■ What is needed
Take each line of the data that contains the string "plus" and copy it.

Extracted records:
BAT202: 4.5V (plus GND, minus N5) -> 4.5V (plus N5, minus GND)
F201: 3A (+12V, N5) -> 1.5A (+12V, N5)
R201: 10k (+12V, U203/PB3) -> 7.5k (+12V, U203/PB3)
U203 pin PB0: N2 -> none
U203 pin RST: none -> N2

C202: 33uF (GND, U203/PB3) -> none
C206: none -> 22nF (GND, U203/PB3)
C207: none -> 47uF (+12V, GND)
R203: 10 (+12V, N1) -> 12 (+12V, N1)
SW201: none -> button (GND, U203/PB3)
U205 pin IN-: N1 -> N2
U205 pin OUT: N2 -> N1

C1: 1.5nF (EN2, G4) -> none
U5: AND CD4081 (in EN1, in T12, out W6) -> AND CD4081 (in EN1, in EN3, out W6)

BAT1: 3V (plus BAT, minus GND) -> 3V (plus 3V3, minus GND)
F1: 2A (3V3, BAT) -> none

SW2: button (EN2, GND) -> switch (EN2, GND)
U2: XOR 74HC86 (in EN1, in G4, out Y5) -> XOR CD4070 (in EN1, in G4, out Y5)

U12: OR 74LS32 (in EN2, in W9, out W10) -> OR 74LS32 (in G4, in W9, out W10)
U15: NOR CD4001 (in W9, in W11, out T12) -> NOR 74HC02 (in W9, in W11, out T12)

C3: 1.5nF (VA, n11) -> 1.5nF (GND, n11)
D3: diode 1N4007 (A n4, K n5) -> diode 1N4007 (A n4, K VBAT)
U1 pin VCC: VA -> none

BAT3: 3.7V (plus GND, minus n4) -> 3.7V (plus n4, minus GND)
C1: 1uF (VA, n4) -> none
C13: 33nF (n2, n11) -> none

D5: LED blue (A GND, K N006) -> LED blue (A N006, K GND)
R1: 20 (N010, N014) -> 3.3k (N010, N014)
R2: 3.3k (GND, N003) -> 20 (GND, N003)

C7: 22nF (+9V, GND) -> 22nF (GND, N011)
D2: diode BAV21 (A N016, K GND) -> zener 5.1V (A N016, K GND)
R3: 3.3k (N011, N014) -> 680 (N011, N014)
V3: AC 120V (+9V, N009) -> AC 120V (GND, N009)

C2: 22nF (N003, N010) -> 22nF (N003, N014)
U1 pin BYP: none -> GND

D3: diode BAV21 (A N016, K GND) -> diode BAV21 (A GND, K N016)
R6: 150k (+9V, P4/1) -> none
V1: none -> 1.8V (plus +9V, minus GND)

■ Solved problem
BAT202: 4.5V (plus GND, minus N5) -> 4.5V (plus N5, minus GND)
BAT1: 3V (plus BAT, minus GND) -> 3V (plus 3V3, minus GND)
BAT3: 3.7V (plus GND, minus n4) -> 3.7V (plus n4, minus GND)
V1: none -> 1.8V (plus +9V, minus GND)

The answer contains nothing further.